* **Work instructions**
Find the line with "black bucket: [201,366,282,443]" in the records below. Copy it and every line after it, up to and including the line with "black soap dispenser: [519,281,576,342]".

======== Material supplied ========

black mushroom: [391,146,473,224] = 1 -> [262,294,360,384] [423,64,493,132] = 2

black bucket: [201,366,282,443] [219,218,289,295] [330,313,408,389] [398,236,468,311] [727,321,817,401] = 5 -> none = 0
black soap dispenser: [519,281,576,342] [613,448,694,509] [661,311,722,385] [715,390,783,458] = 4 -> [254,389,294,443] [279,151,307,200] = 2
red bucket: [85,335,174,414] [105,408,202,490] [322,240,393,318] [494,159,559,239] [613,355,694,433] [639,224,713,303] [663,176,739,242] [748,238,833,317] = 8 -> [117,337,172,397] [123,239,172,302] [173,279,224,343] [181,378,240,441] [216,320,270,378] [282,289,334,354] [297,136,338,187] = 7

========
======== Material supplied ========

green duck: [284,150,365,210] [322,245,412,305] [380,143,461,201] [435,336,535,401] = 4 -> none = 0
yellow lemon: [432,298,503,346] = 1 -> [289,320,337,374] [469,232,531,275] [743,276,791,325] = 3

========

* **Result for this task**
black bucket: [201,366,282,443] [219,218,289,295] [330,313,408,389] [398,236,468,311] [727,321,817,401] = 5 -> none = 0
black soap dispenser: [519,281,576,342] [613,448,694,509] [661,311,722,385] [715,390,783,458] = 4 -> [254,389,294,443] [279,151,307,200] = 2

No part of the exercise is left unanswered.